EXERCISE AIM: Word for word, please copy the line containing "U204 pin VDD: GND -> VEXT" and all lines after it in the entries below, and only those, leaving every picture out.
········
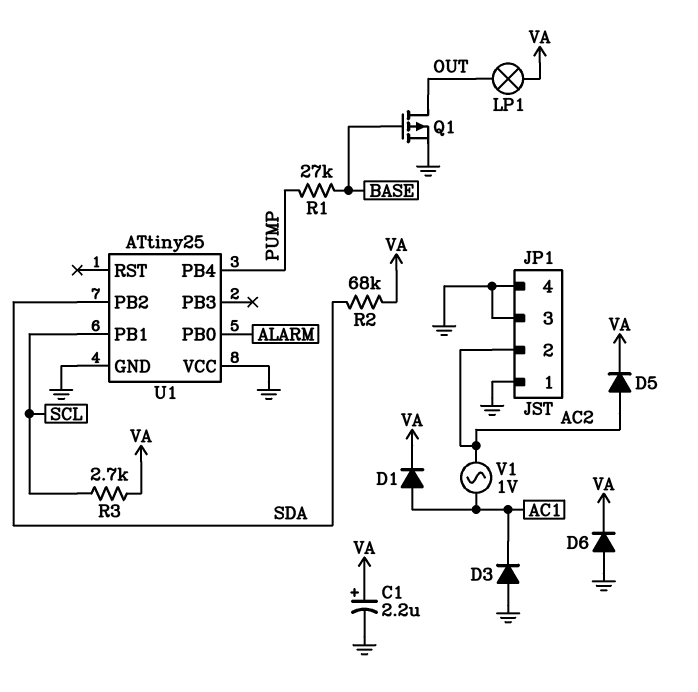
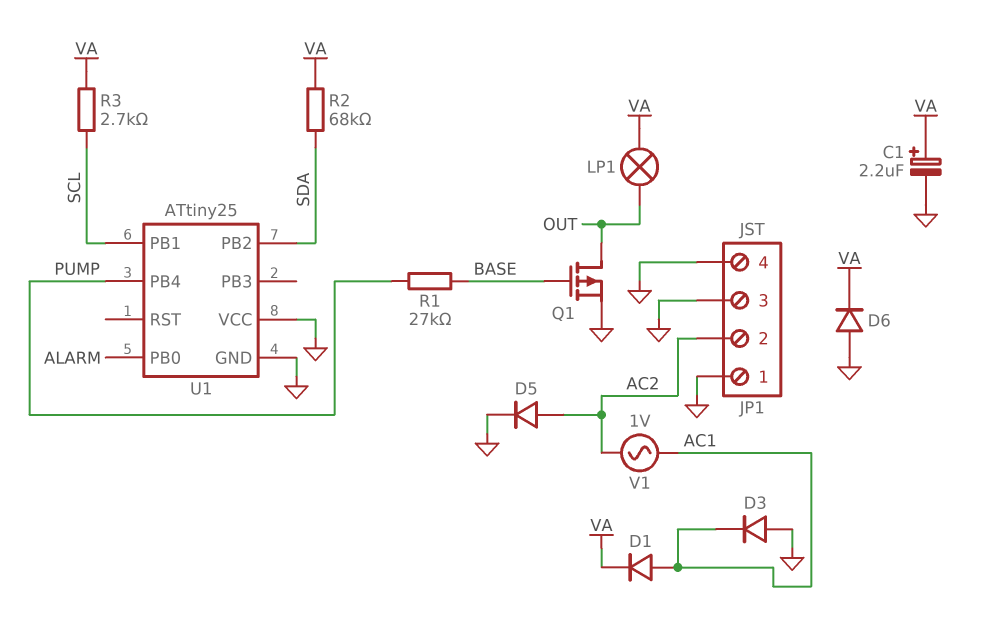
D5: diode (A AC2, K VA) -> diode (A AC2, K GND)

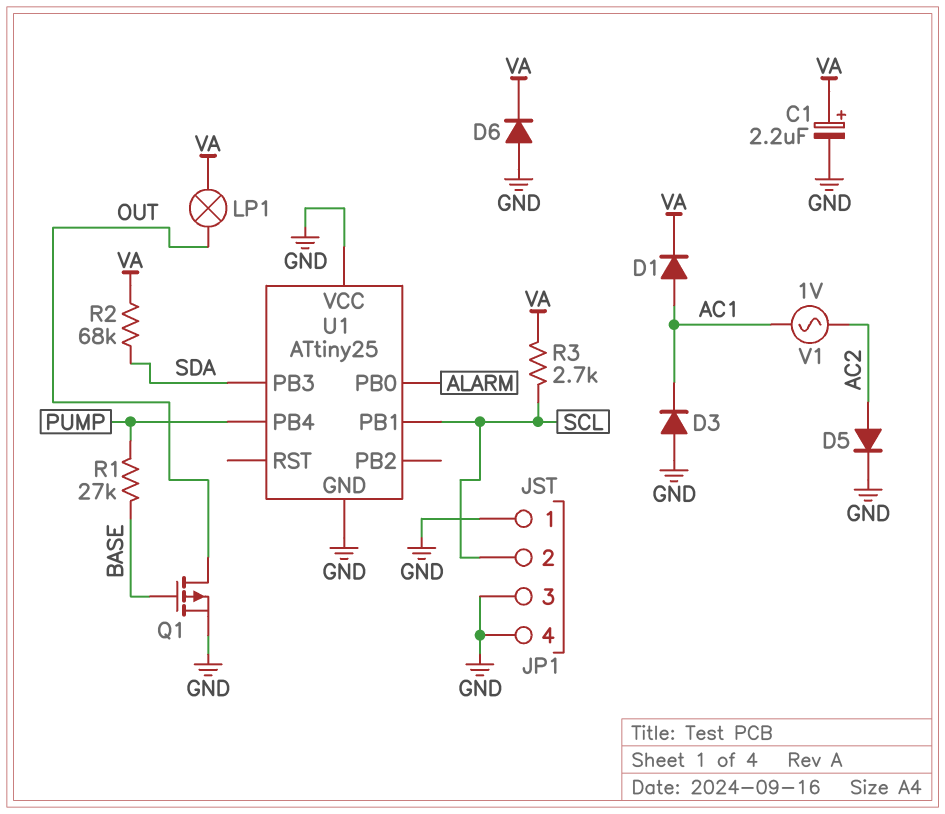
JP1 pin 2: AC2 -> SCL
U1 pin PB2: SDA -> none
U1 pin PB3: none -> SDA

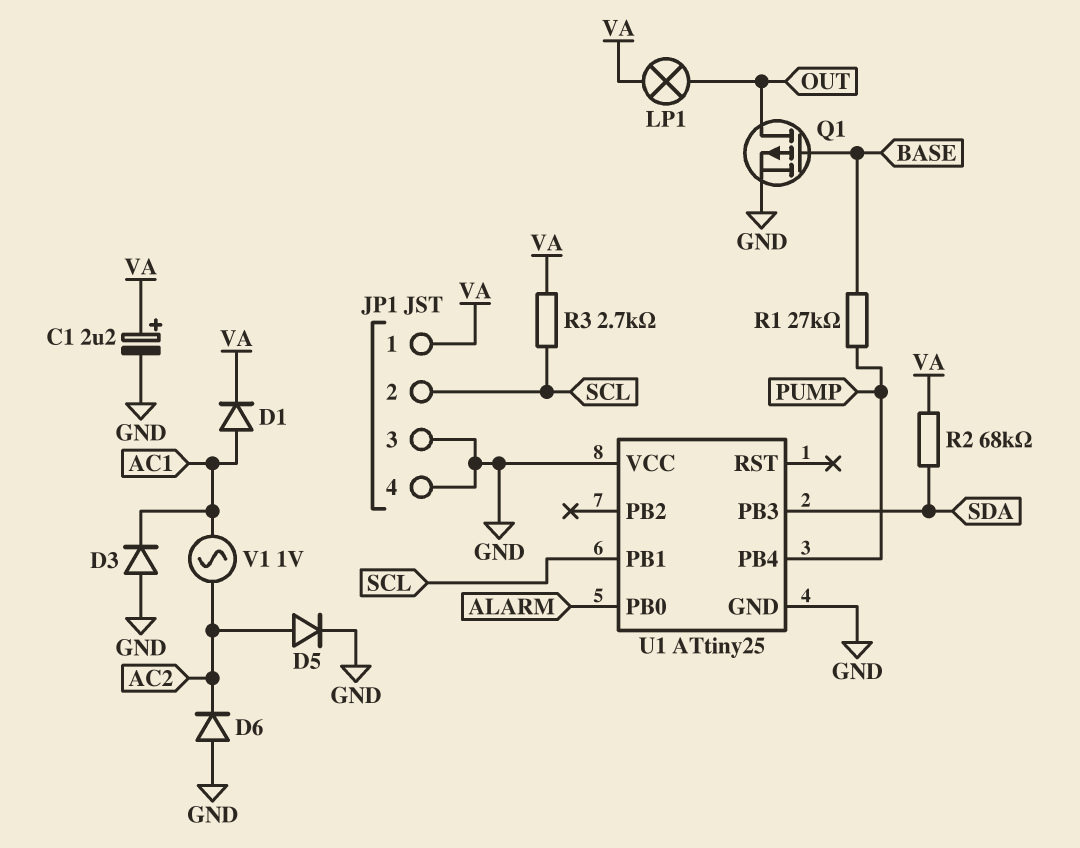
D6: diode (A GND, K VA) -> diode (A GND, K AC2)
JP1 pin 1: GND -> VA

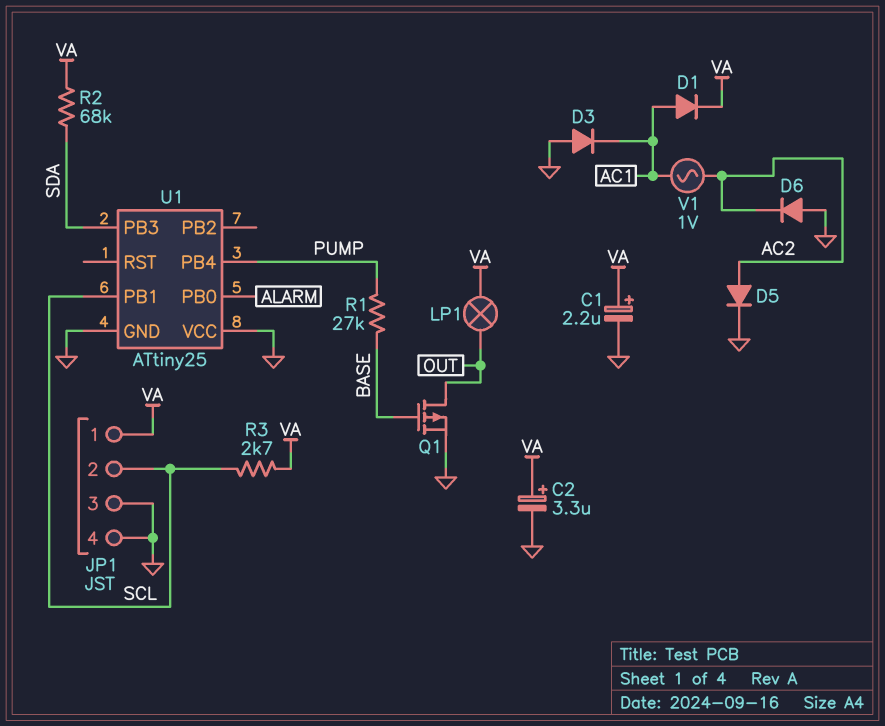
C2: none -> 3.3uF (plus VA, minus GND)

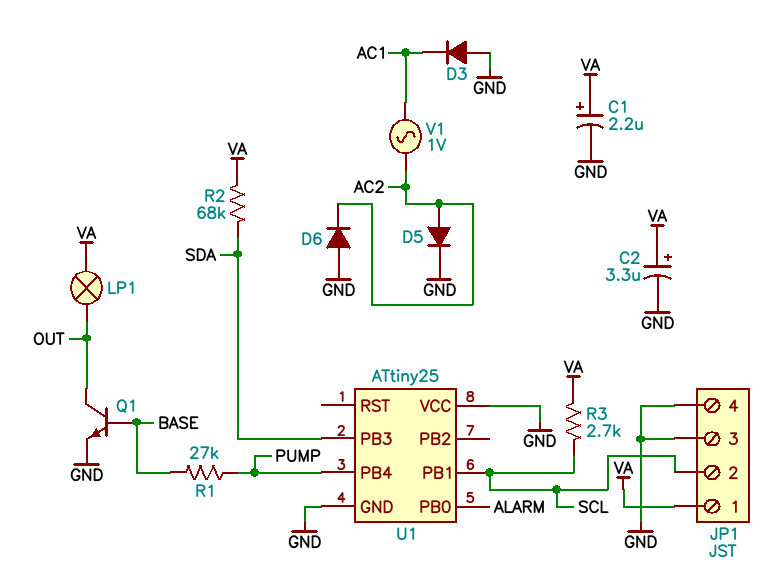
D1: diode (A AC1, K VA) -> none
Q1: PMOS (G BASE, D OUT, S GND) -> NPN (B BASE, C OUT, E GND)

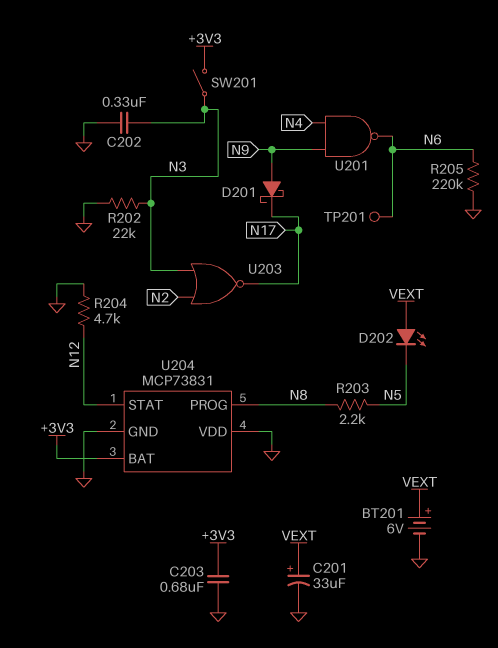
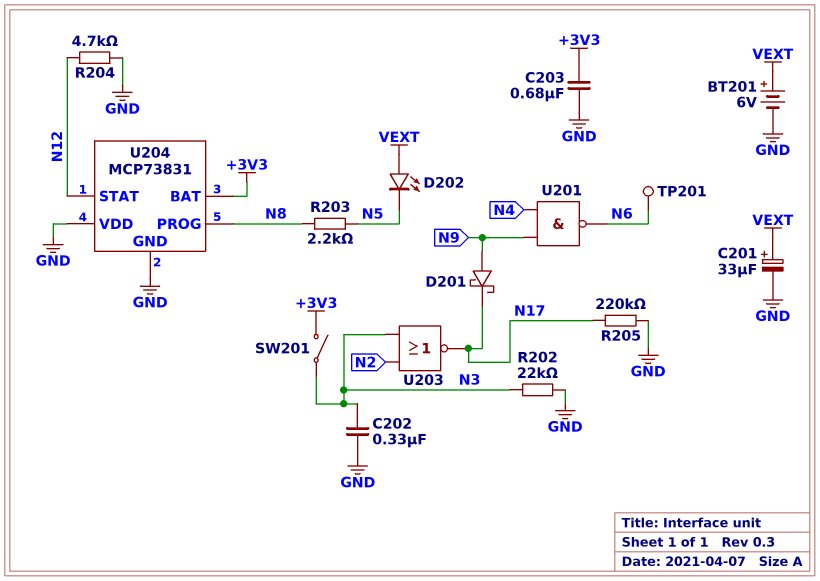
R205: 220k (GND, N6) -> 220k (GND, N17)

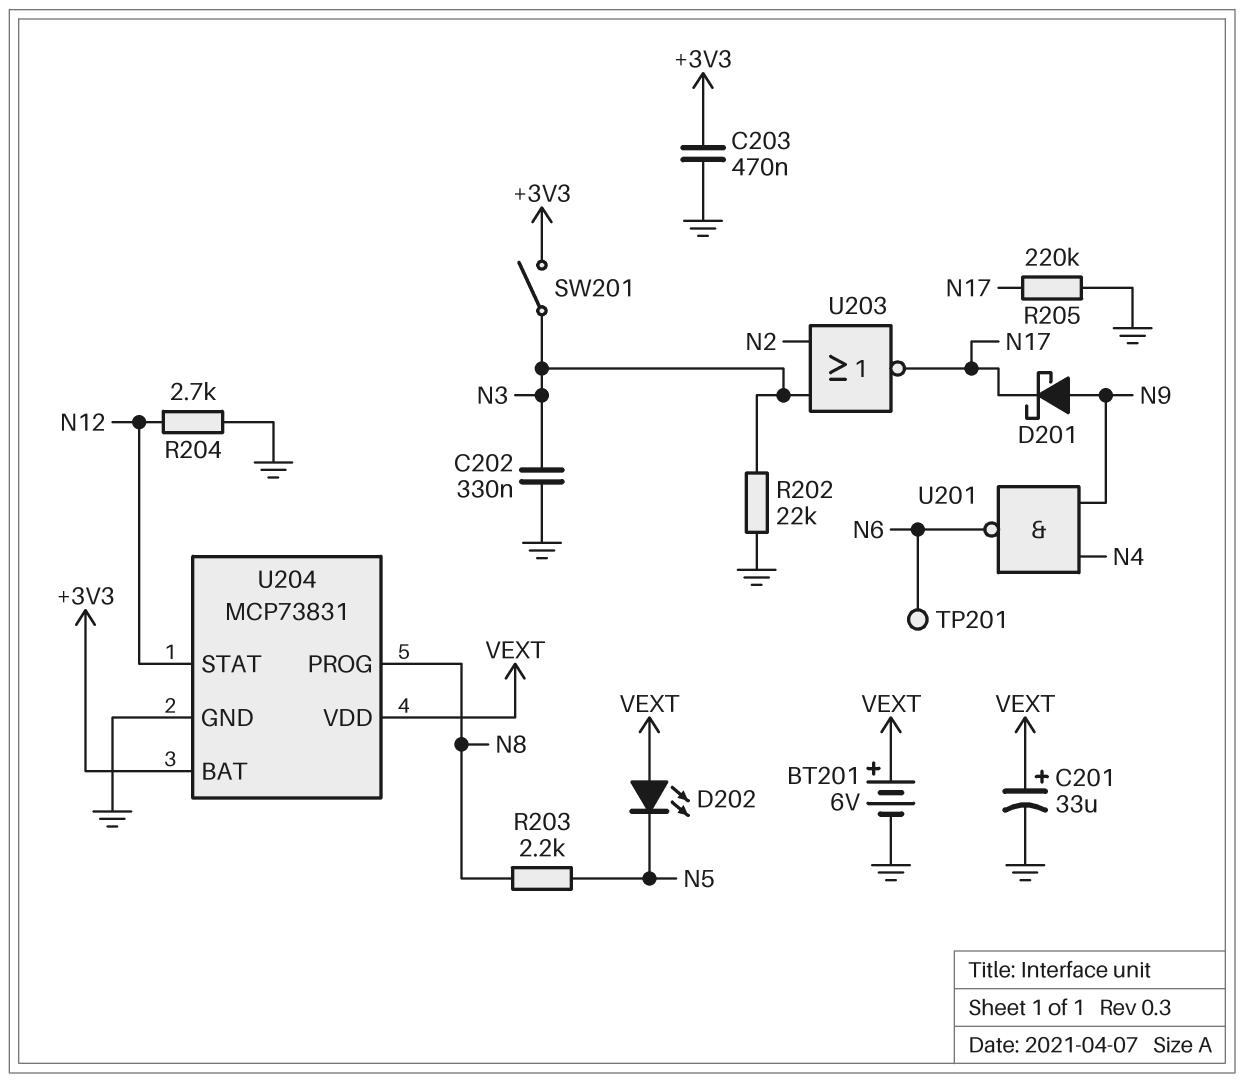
C203: 680nF (+3V3, GND) -> 470nF (+3V3, GND)
R204: 4.7k (GND, N12) -> 2.7k (GND, N12)
U204 pin VDD: GND -> VEXT

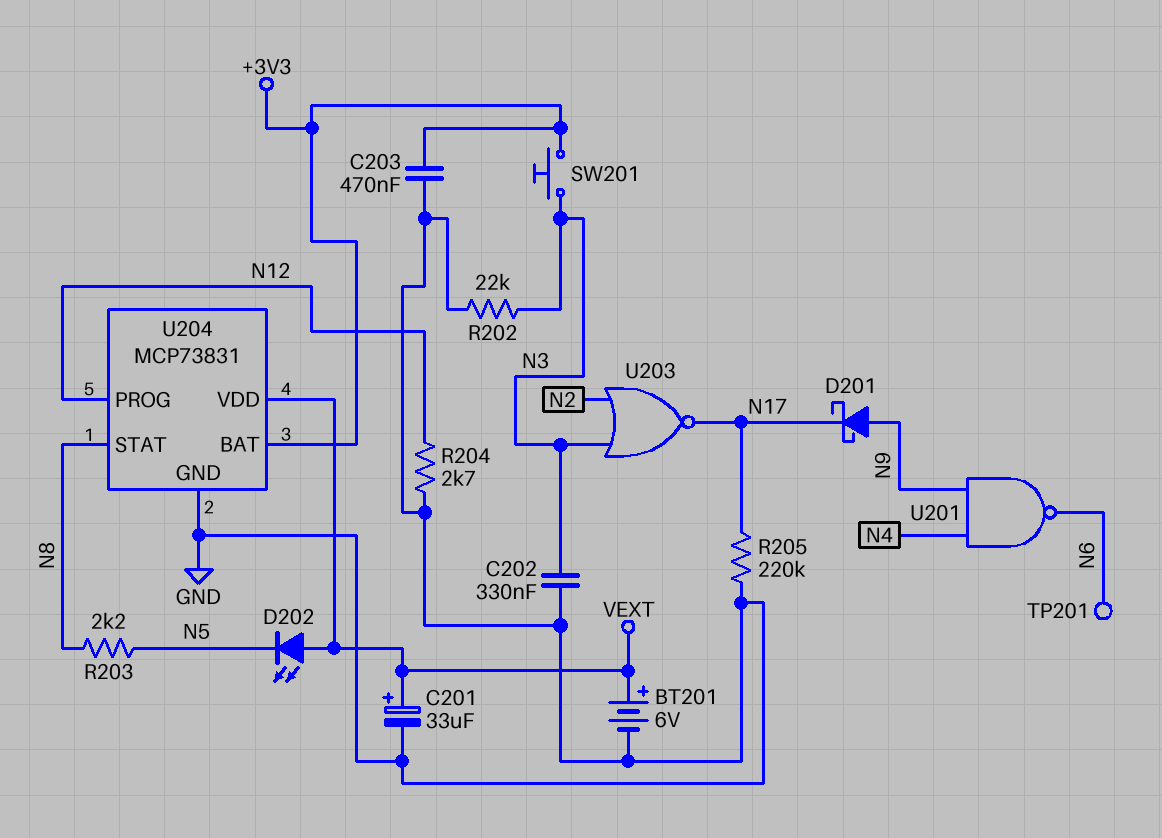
SW201: switch (+3V3, N3) -> button (+3V3, N3)
U204 pin PROG: N8 -> N12
U204 pin STAT: N12 -> N8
········
YOUR SOLUTION:
U204 pin VDD: GND -> VEXT

SW201: switch (+3V3, N3) -> button (+3V3, N3)
U204 pin PROG: N8 -> N12
U204 pin STAT: N12 -> N8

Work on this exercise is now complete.